Exercise objective: Reproduce every line of the records below word for word, keeping the same order.

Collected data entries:
◆ ◆ ◆

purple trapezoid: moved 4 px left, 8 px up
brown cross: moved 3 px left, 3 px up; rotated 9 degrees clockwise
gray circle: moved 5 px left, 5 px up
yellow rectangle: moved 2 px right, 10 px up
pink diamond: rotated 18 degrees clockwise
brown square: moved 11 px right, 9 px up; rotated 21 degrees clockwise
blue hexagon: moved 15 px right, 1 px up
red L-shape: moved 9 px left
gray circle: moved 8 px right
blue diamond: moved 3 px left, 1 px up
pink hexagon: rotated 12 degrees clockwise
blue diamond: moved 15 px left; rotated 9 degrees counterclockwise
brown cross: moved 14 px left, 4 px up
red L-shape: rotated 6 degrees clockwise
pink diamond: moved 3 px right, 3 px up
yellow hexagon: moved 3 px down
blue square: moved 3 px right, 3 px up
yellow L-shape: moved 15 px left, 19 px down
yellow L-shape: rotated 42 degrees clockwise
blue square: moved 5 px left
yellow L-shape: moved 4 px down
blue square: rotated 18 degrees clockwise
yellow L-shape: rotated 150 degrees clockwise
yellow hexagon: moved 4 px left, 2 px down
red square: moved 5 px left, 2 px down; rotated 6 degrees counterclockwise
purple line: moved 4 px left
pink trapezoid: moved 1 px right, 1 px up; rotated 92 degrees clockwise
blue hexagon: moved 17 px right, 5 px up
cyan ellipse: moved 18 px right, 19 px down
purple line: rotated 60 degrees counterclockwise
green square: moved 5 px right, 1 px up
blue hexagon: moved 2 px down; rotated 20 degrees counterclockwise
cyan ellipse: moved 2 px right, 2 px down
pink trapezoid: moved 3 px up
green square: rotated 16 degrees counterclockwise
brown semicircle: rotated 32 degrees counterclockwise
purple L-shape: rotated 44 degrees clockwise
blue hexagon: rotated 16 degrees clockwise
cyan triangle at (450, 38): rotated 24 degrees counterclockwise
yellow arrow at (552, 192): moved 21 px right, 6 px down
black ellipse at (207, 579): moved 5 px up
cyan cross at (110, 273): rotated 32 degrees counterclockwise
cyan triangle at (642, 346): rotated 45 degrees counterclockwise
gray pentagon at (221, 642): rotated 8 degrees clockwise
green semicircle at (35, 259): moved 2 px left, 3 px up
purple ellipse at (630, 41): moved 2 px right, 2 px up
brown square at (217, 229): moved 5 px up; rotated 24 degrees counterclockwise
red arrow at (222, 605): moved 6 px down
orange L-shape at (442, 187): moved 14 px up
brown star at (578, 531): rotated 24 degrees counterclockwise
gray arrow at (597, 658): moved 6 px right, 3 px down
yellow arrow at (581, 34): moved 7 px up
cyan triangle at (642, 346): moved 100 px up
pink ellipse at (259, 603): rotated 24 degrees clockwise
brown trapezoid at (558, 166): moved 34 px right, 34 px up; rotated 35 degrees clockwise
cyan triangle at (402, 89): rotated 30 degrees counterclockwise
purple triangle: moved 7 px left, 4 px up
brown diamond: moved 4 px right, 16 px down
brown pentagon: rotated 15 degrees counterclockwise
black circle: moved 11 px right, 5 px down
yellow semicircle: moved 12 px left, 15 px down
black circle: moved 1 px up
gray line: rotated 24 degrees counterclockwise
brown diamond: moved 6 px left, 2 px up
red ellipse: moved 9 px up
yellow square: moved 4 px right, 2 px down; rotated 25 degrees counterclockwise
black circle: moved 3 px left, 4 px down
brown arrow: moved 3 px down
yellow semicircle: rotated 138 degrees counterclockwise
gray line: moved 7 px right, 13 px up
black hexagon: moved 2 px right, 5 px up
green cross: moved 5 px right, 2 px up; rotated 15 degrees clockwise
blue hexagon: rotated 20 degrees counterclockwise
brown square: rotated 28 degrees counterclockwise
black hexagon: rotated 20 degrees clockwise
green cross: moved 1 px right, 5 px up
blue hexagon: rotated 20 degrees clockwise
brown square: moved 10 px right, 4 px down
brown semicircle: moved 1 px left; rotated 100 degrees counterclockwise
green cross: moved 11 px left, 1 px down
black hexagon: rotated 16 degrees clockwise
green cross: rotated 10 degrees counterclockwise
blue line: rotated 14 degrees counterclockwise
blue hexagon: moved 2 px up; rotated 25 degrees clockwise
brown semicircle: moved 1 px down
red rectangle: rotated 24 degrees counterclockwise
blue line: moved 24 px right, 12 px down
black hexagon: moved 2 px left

◆ ◆ ◆

Correct output:
purple trapezoid: moved 4 px left, 8 px up
brown cross: moved 3 px left, 3 px up; rotated 9 degrees clockwise
gray circle: moved 5 px left, 5 px up
yellow rectangle: moved 2 px right, 10 px up
pink diamond: rotated 18 degrees clockwise
brown square: moved 11 px right, 9 px up; rotated 21 degrees clockwise
blue hexagon: moved 15 px right, 1 px up
red L-shape: moved 9 px left
gray circle: moved 8 px right
blue diamond: moved 3 px left, 1 px up
pink hexagon: rotated 12 degrees clockwise
blue diamond: moved 15 px left; rotated 9 degrees counterclockwise
brown cross: moved 14 px left, 4 px up
red L-shape: rotated 6 degrees clockwise
pink diamond: moved 3 px right, 3 px up
yellow hexagon: moved 3 px down
blue square: moved 3 px right, 3 px up
yellow L-shape: moved 15 px left, 19 px down
yellow L-shape: rotated 42 degrees clockwise
blue square: moved 5 px left
yellow L-shape: moved 4 px down
blue square: rotated 18 degrees clockwise
yellow L-shape: rotated 150 degrees clockwise
yellow hexagon: moved 4 px left, 2 px down
red square: moved 5 px left, 2 px down; rotated 6 degrees counterclockwise
purple line: moved 4 px left
pink trapezoid: moved 1 px right, 1 px up; rotated 92 degrees clockwise
blue hexagon: moved 17 px right, 5 px up
cyan ellipse: moved 18 px right, 19 px down
purple line: rotated 60 degrees counterclockwise
green square: moved 5 px right, 1 px up
blue hexagon: moved 2 px down; rotated 20 degrees counterclockwise
cyan ellipse: moved 2 px right, 2 px down
pink trapezoid: moved 3 px up
green square: rotated 16 degrees counterclockwise
brown semicircle: rotated 32 degrees counterclockwise
purple L-shape: rotated 44 degrees clockwise
blue hexagon: rotated 16 degrees clockwise
cyan triangle at (450, 38): rotated 24 degrees counterclockwise
yellow arrow at (552, 192): moved 21 px right, 6 px down
black ellipse at (207, 579): moved 5 px up
cyan cross at (110, 273): rotated 32 degrees counterclockwise
cyan triangle at (642, 346): rotated 45 degrees counterclockwise
gray pentagon at (221, 642): rotated 8 degrees clockwise
green semicircle at (35, 259): moved 2 px left, 3 px up
purple ellipse at (630, 41): moved 2 px right, 2 px up
brown square at (217, 229): moved 5 px up; rotated 24 degrees counterclockwise
red arrow at (222, 605): moved 6 px down
orange L-shape at (442, 187): moved 14 px up
brown star at (578, 531): rotated 24 degrees counterclockwise
gray arrow at (597, 658): moved 6 px right, 3 px down
yellow arrow at (581, 34): moved 7 px up
cyan triangle at (642, 346): moved 100 px up
pink ellipse at (259, 603): rotated 24 degrees clockwise
brown trapezoid at (558, 166): moved 34 px right, 34 px up; rotated 35 degrees clockwise
cyan triangle at (402, 89): rotated 30 degrees counterclockwise
purple triangle: moved 7 px left, 4 px up
brown diamond: moved 4 px right, 16 px down
brown pentagon: rotated 15 degrees counterclockwise
black circle: moved 11 px right, 5 px down
yellow semicircle: moved 12 px left, 15 px down
black circle: moved 1 px up
gray line: rotated 24 degrees counterclockwise
brown diamond: moved 6 px left, 2 px up
red ellipse: moved 9 px up
yellow square: moved 4 px right, 2 px down; rotated 25 degrees counterclockwise
black circle: moved 3 px left, 4 px down
brown arrow: moved 3 px down
yellow semicircle: rotated 138 degrees counterclockwise
gray line: moved 7 px right, 13 px up
black hexagon: moved 2 px right, 5 px up
green cross: moved 5 px right, 2 px up; rotated 15 degrees clockwise
blue hexagon: rotated 20 degrees counterclockwise
brown square: rotated 28 degrees counterclockwise
black hexagon: rotated 20 degrees clockwise
green cross: moved 1 px right, 5 px up
blue hexagon: rotated 20 degrees clockwise
brown square: moved 10 px right, 4 px down
brown semicircle: moved 1 px left; rotated 100 degrees counterclockwise
green cross: moved 11 px left, 1 px down
black hexagon: rotated 16 degrees clockwise
green cross: rotated 10 degrees counterclockwise
blue line: rotated 14 degrees counterclockwise
blue hexagon: moved 2 px up; rotated 25 degrees clockwise
brown semicircle: moved 1 px down
red rectangle: rotated 24 degrees counterclockwise
blue line: moved 24 px right, 12 px down
black hexagon: moved 2 px left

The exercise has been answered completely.